━━ Dataset extract ━━

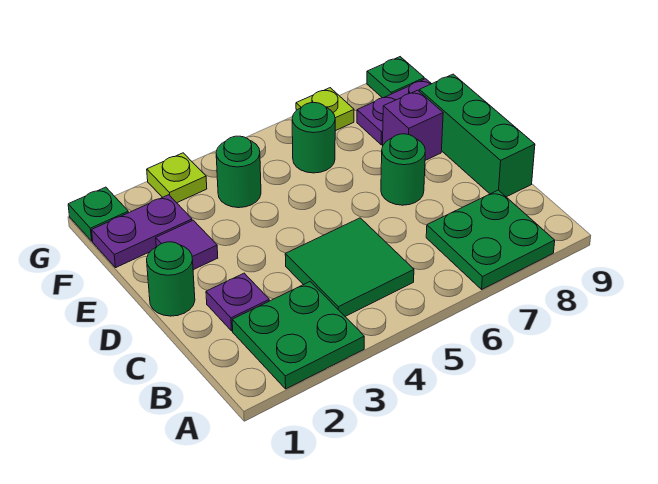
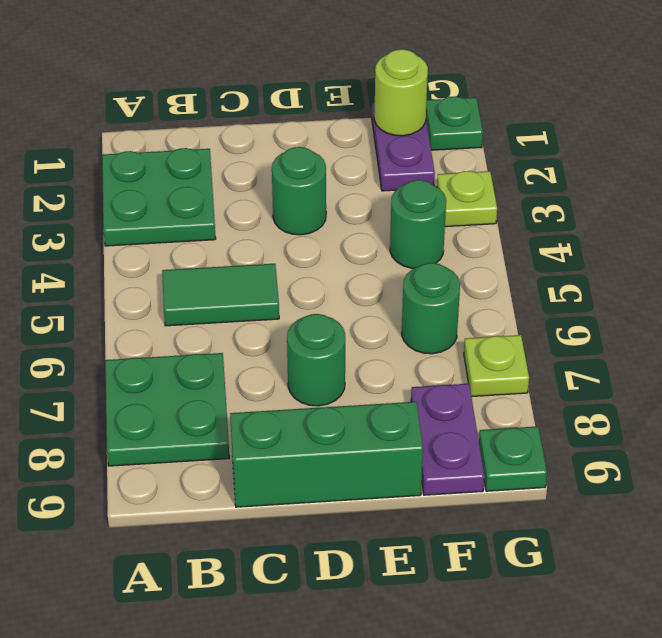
green tile B4:C5 level 1 -> green tile B5:C5 level 1
purple plate C2 level 1 -> none
green round brick D1 level 1 -> green round brick D3 level 1
purple tile E2 level 1 -> none
purple brick E8 level 1 -> none
none -> lime round brick F1 level 2

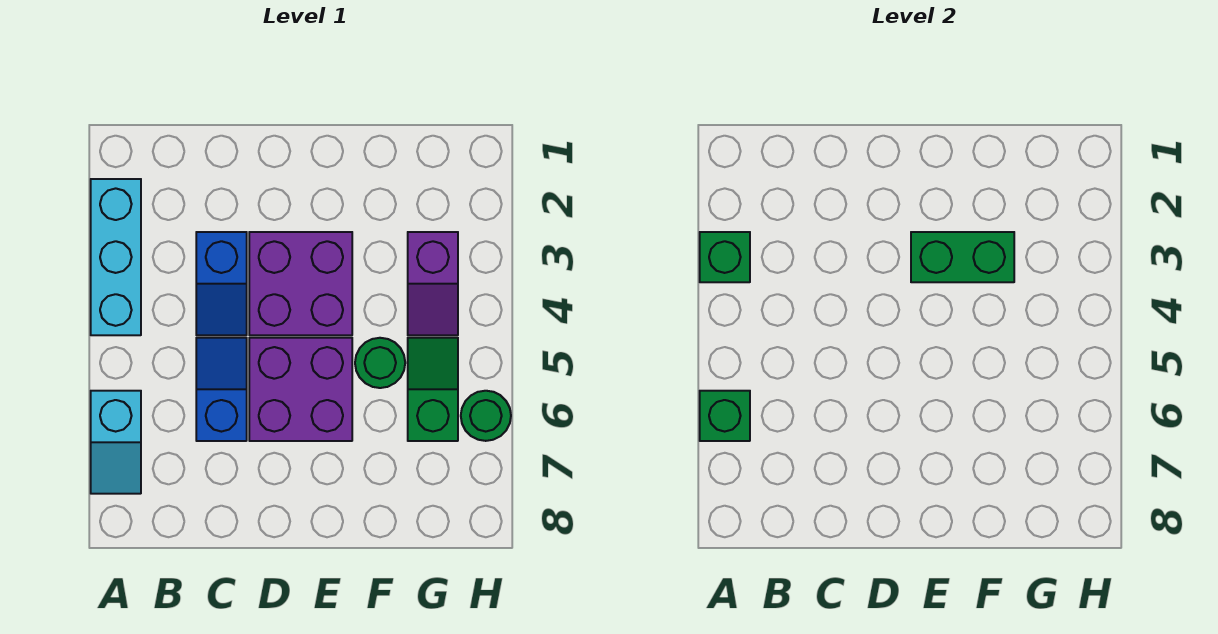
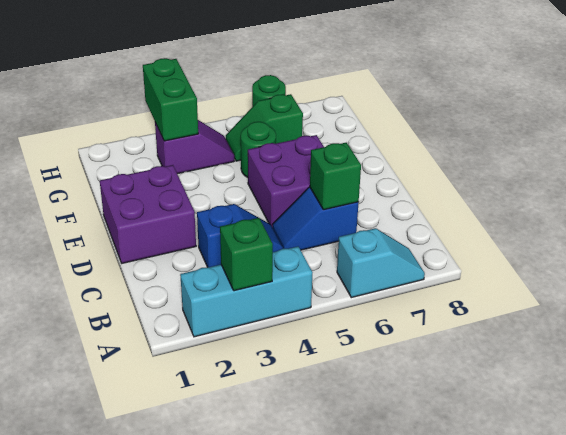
green brick A6 level 2 -> green brick C6 level 2
purple brick D3:E4 level 1 -> purple brick D1:E2 level 1
green brick E3:F3 level 2 -> green brick G3:H3 level 2

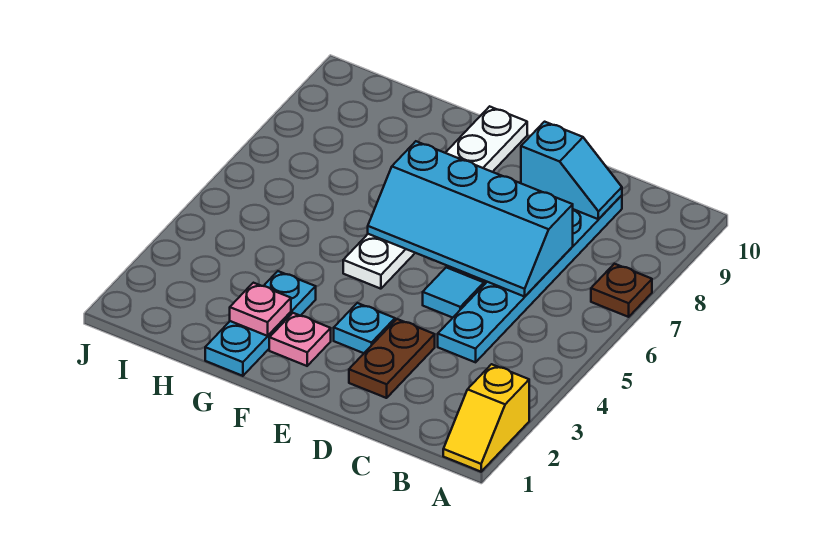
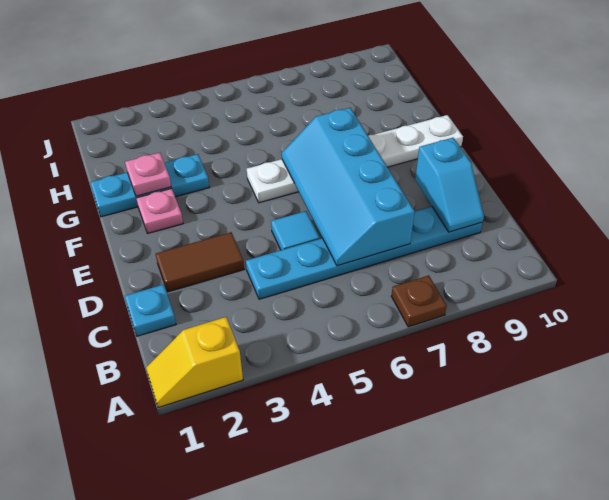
brown plate D2:D3 level 1 -> brown tile D2:D3 level 1
cyan plate E3 level 1 -> cyan plate C1 level 1

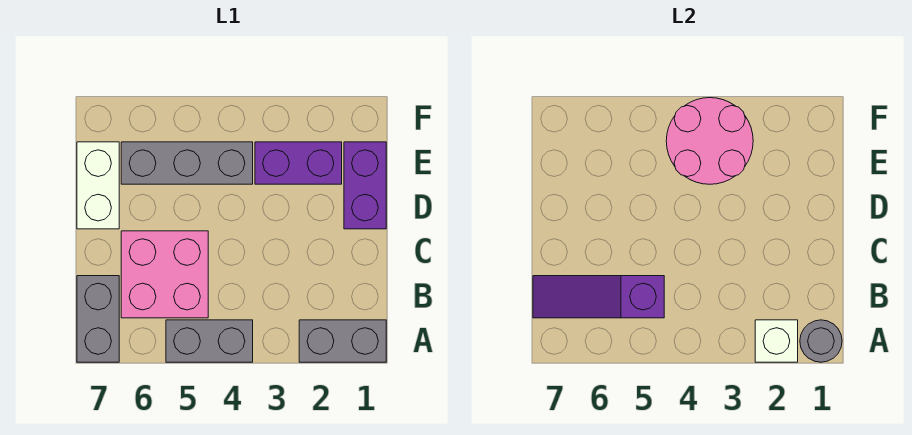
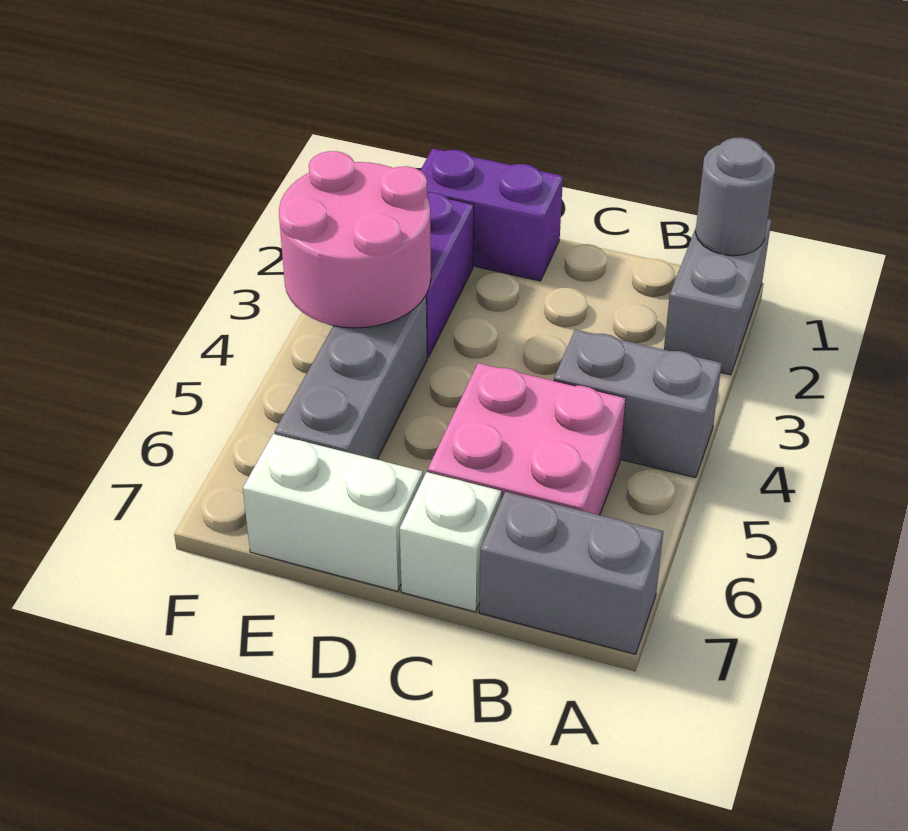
white brick A2 level 2 -> white brick C7 level 1
grey brick A4:A5 level 1 -> grey brick A4:B4 level 1
purple slope B5:B7 level 2 top 5 -> none

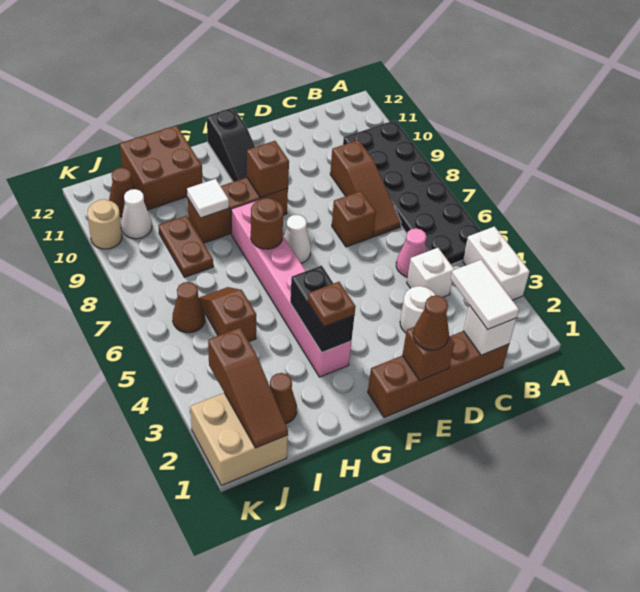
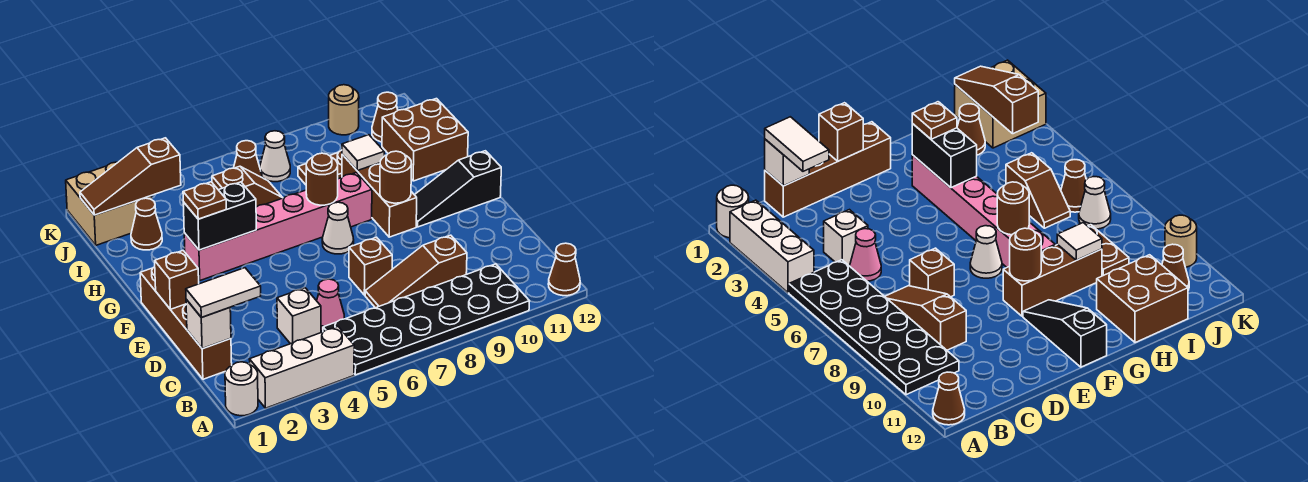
white brick A3:A4 level 1 -> white brick A2:A4 level 1
white round brick D3 level 1 -> white round brick A1 level 1
brown cone E1 level 3 -> brown cone A12 level 1
brown brick F9 level 2 -> brown round brick F9 level 2
white cone J10 level 1 -> white cone J7 level 1

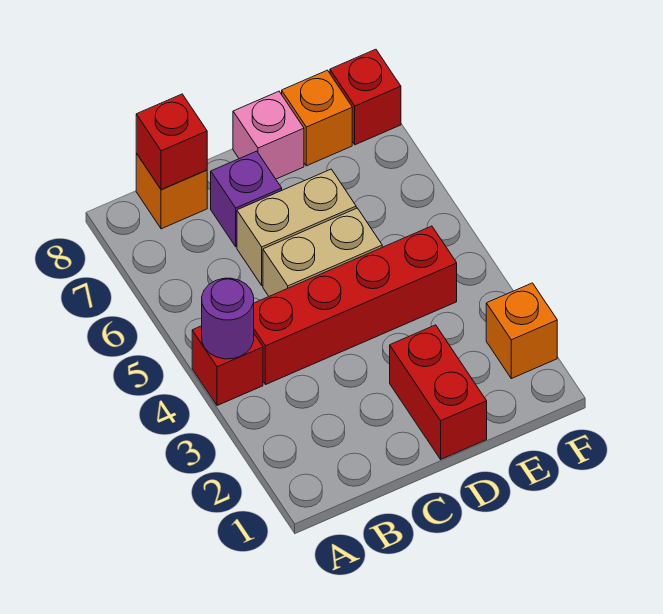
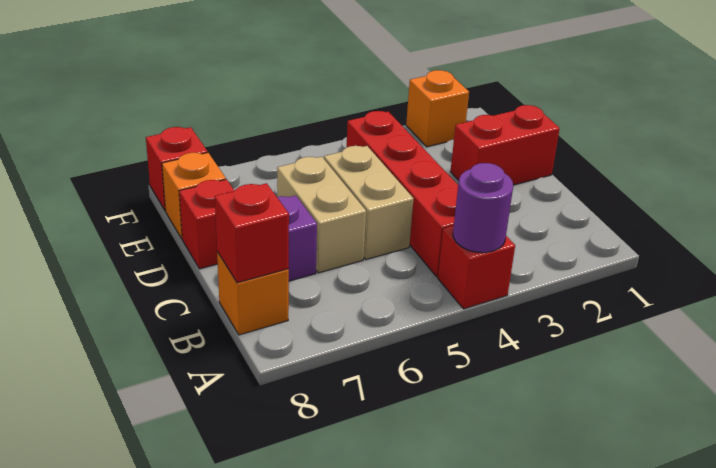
pink brick D8 level 1 -> red brick D8 level 1

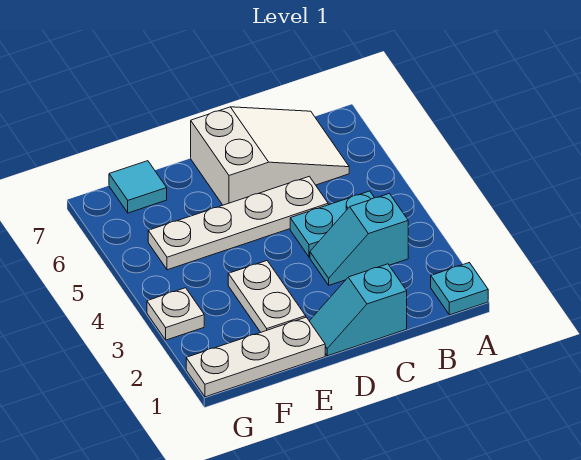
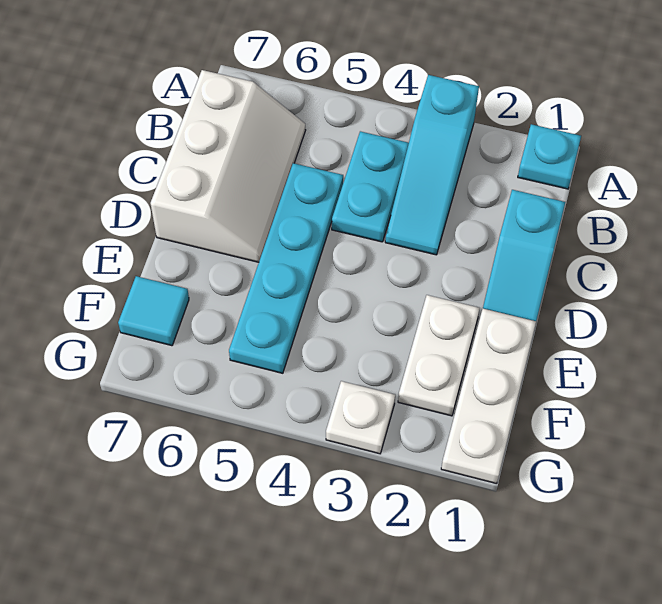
cyan slope B3:C3 level 1 top B -> cyan slope A3:C3 level 1 top A
white slope B6:D7 level 1 top D -> white slope B6:D7 level 1 top 7
white plate C5:F5 level 1 -> cyan plate C5:F5 level 1
white plate E2:E3 level 1 -> white plate E2:F2 level 1

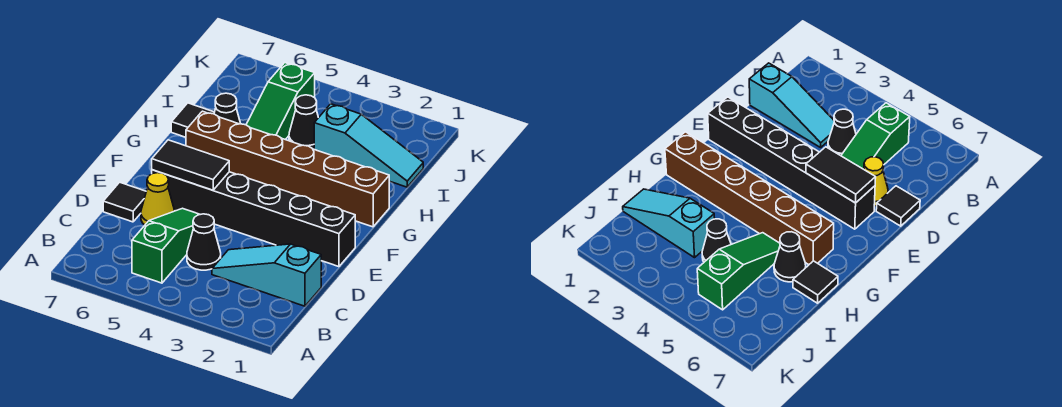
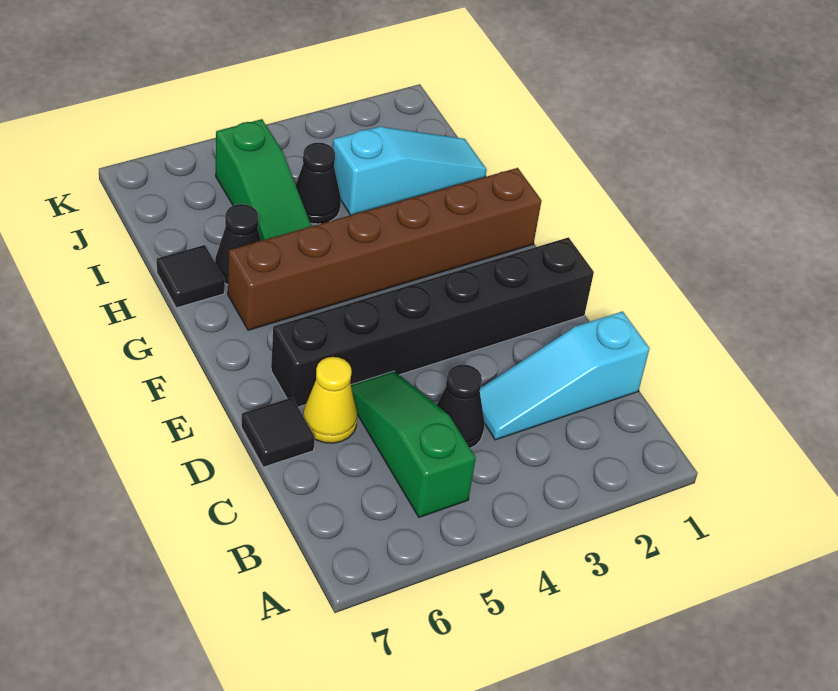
black tile E5:E6 level 2 -> none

━━━

◆ What the exercise asks ◆
Transcribe only the lines above that start at the line containing "green round brick D1" and end at the line containing "green brick E3:F3". Omit pictures.

◆ Exercise response ◆
green round brick D1 level 1 -> green round brick D3 level 1
purple tile E2 level 1 -> none
purple brick E8 level 1 -> none
none -> lime round brick F1 level 2

green brick A6 level 2 -> green brick C6 level 2
purple brick D3:E4 level 1 -> purple brick D1:E2 level 1
green brick E3:F3 level 2 -> green brick G3:H3 level 2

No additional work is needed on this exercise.